# Work to be completed:
Write out, exactly and in full, the line where "yellow brick A1 level" appears together with all lines that follow it in the entries below. Do not include pictures.

• • • • •

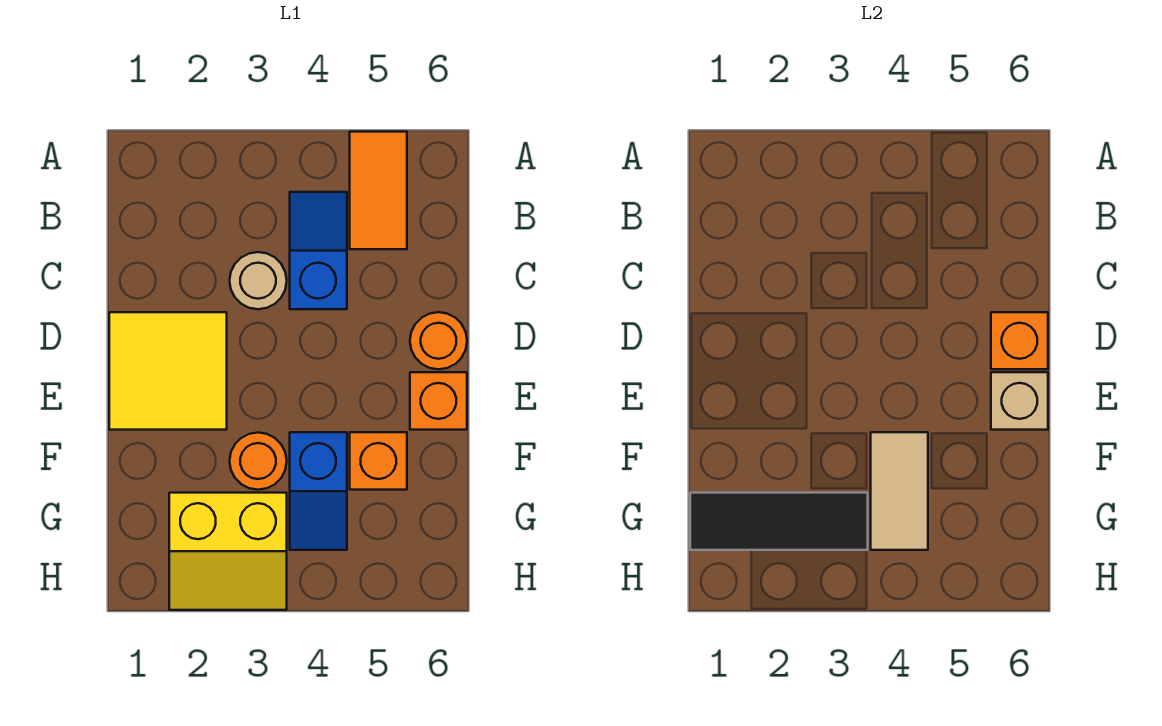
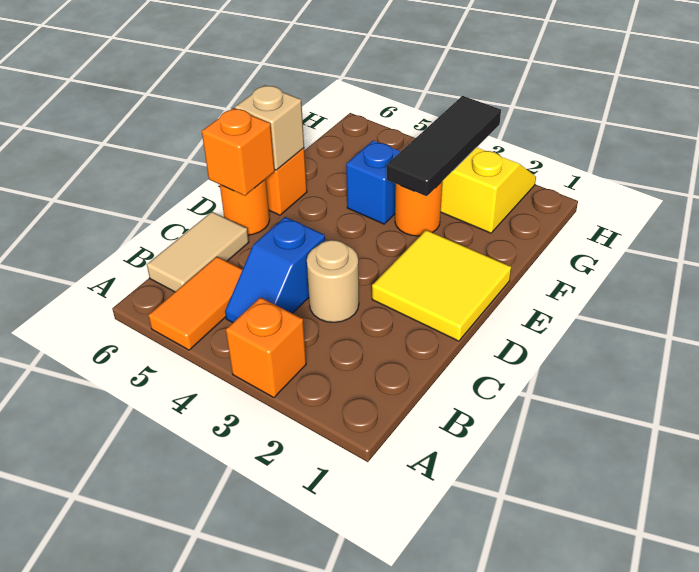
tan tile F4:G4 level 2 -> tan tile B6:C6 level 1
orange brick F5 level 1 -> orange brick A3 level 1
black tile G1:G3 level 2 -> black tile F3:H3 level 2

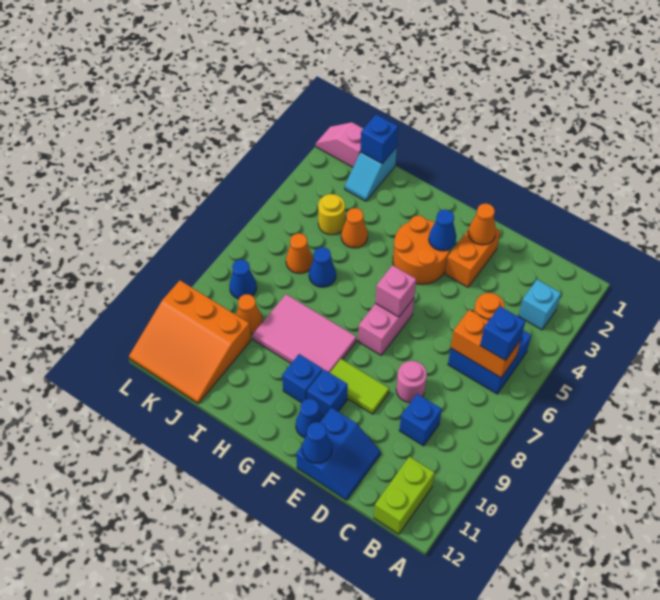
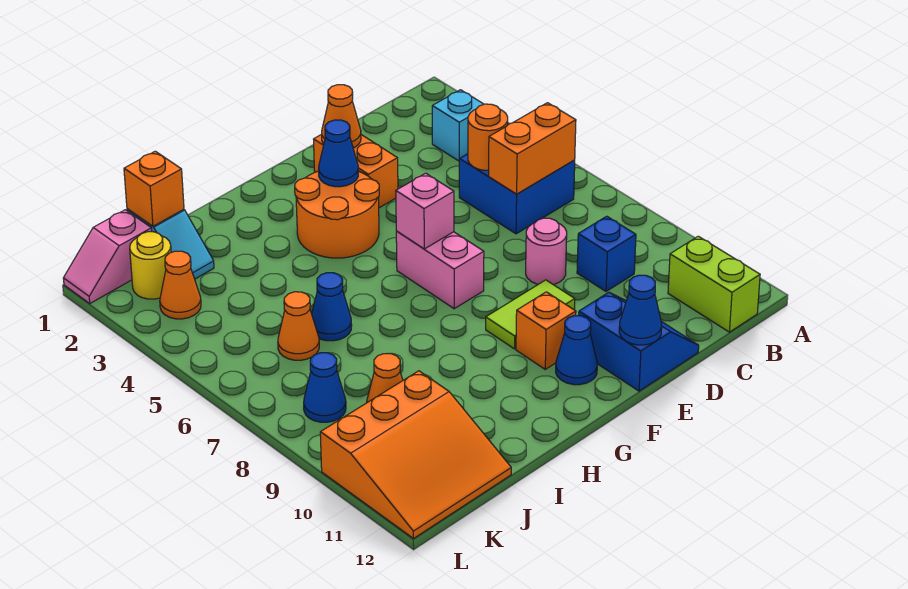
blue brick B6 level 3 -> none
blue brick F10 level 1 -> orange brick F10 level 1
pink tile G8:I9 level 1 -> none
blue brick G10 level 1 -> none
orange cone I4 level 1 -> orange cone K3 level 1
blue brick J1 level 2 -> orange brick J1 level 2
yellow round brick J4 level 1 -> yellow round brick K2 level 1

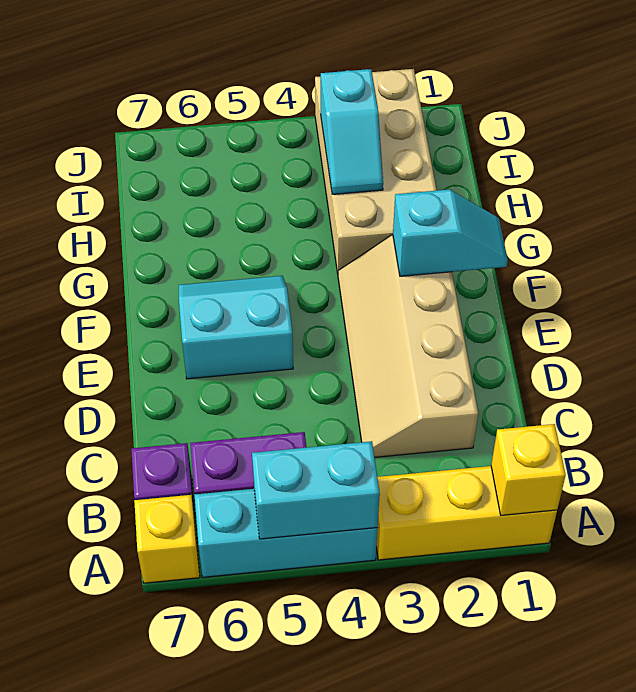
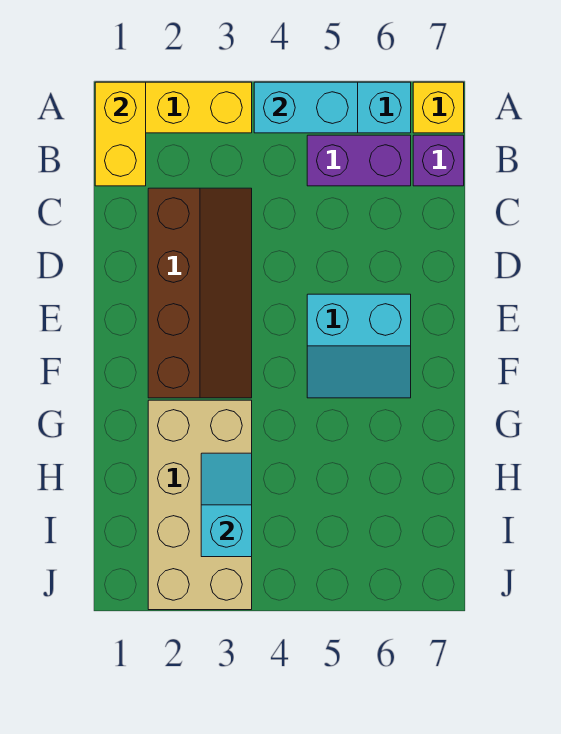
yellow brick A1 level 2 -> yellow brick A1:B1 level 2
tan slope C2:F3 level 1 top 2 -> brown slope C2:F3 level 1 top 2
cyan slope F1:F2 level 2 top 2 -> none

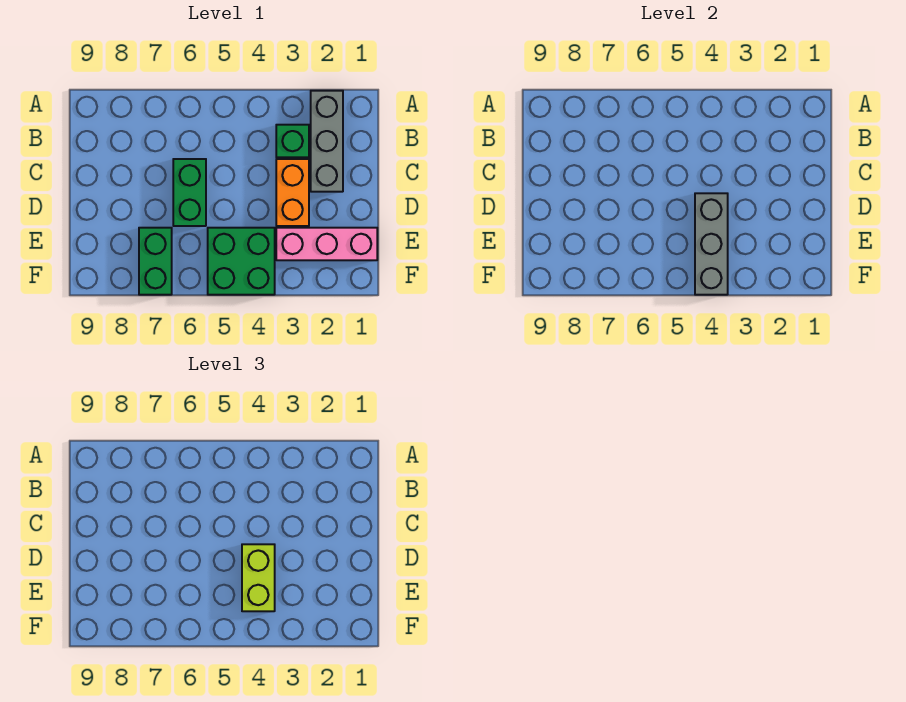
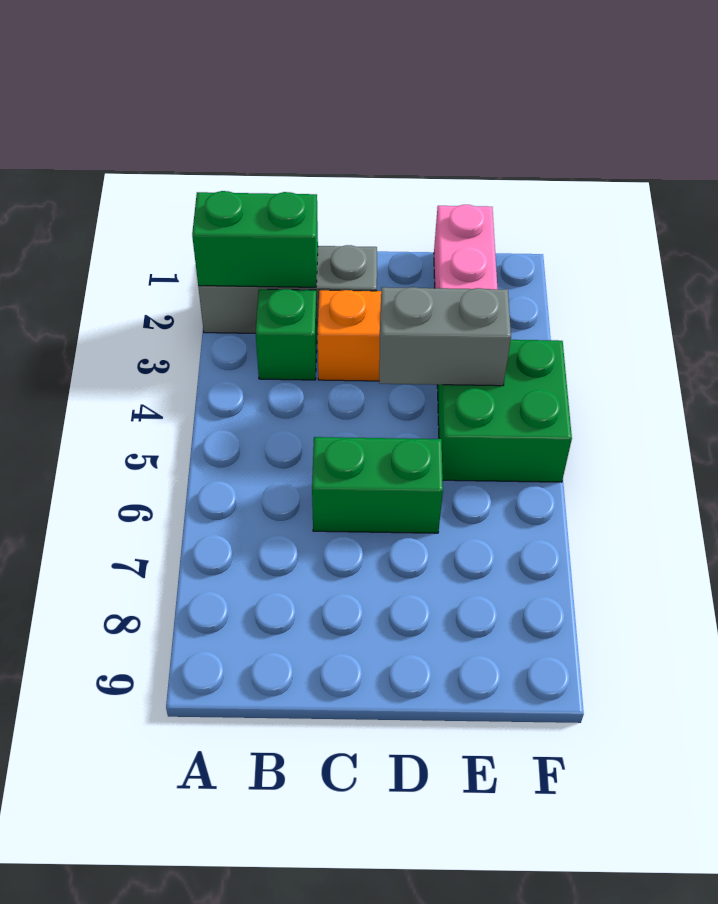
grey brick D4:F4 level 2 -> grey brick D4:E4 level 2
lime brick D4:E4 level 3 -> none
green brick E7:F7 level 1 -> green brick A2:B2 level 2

• • • • •

# The answer:
yellow brick A1 level 2 -> yellow brick A1:B1 level 2
tan slope C2:F3 level 1 top 2 -> brown slope C2:F3 level 1 top 2
cyan slope F1:F2 level 2 top 2 -> none

grey brick D4:F4 level 2 -> grey brick D4:E4 level 2
lime brick D4:E4 level 3 -> none
green brick E7:F7 level 1 -> green brick A2:B2 level 2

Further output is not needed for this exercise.